> **TASK ITEM**
The expected output is each line from the one containing "R2: 1.5k (n3, n5) -> none" to the last line of the data below, set down exactly, minus the pictures.

> **DATASET RECORDS**
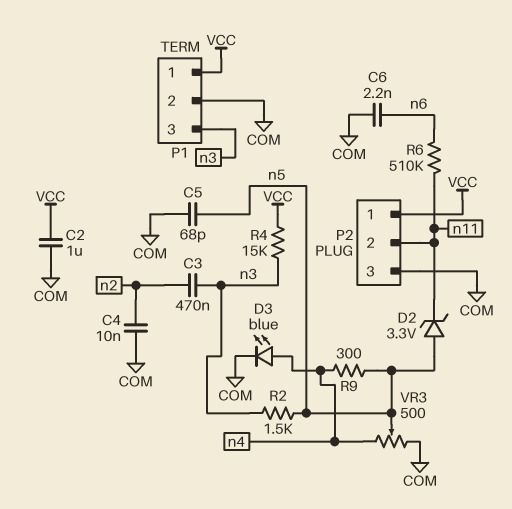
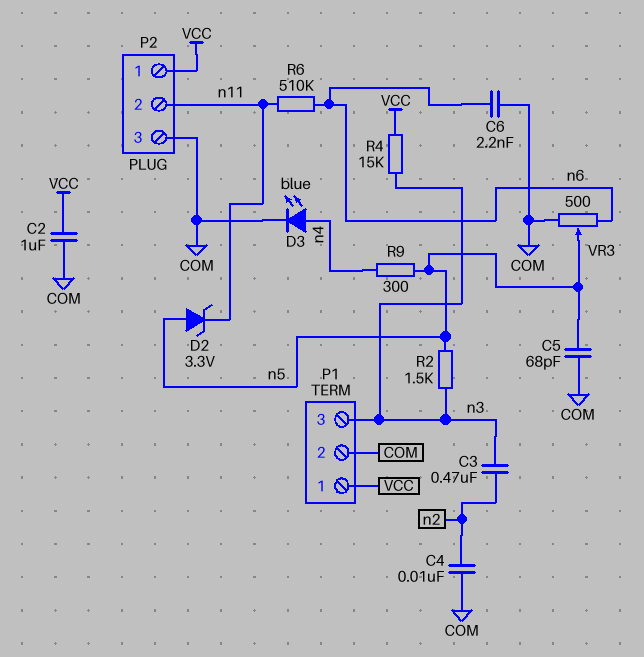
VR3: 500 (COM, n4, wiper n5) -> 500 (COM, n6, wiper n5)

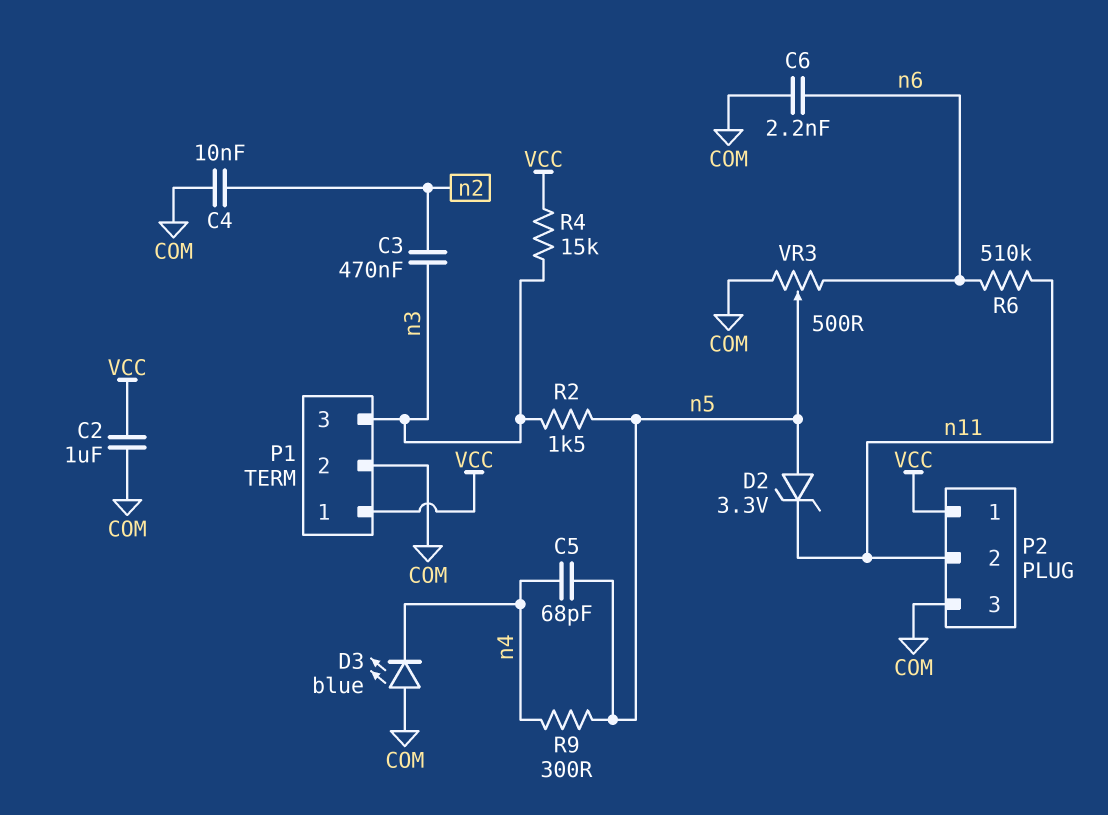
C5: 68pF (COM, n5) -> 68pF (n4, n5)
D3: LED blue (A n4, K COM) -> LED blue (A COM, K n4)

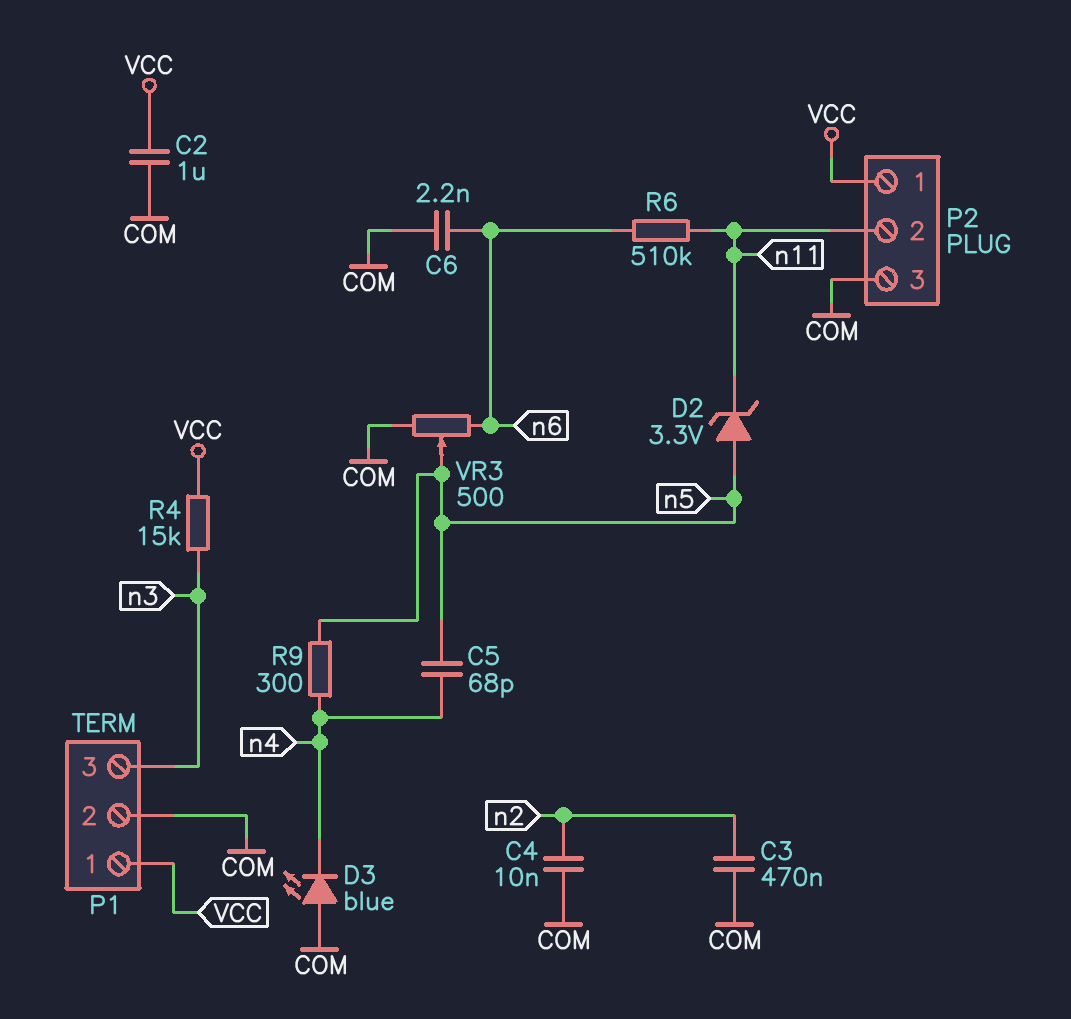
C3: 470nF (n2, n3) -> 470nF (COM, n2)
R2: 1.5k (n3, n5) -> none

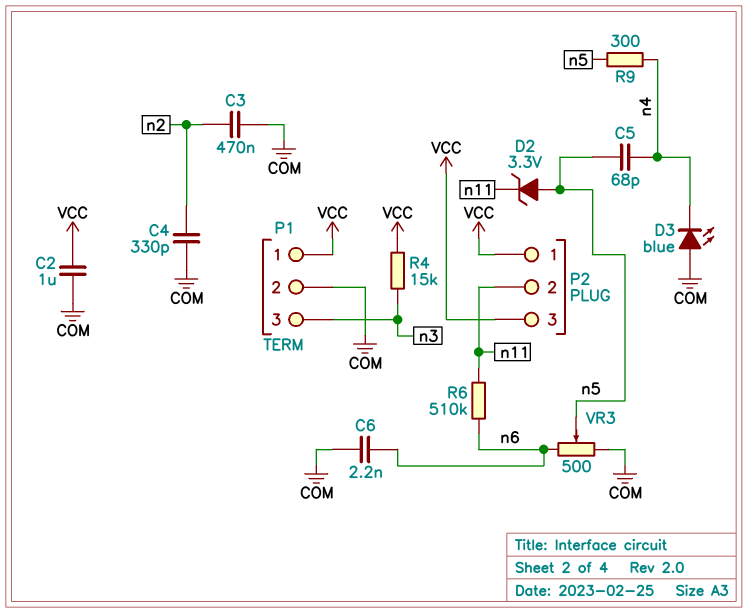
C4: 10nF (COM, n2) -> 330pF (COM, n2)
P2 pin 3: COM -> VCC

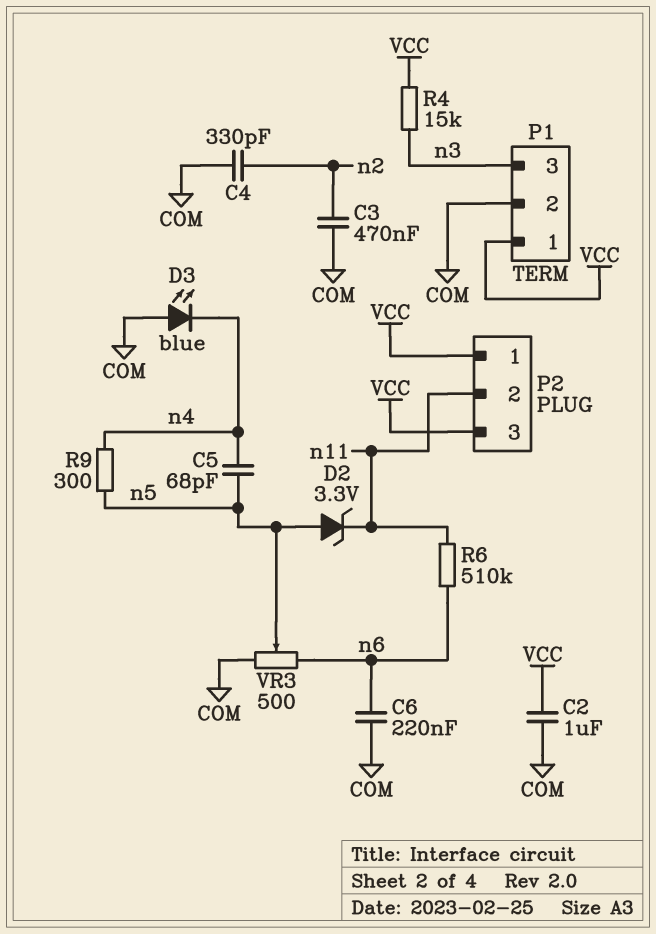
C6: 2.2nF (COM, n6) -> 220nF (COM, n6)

> **SOLUTION**
R2: 1.5k (n3, n5) -> none

C4: 10nF (COM, n2) -> 330pF (COM, n2)
P2 pin 3: COM -> VCC

C6: 2.2nF (COM, n6) -> 220nF (COM, n6)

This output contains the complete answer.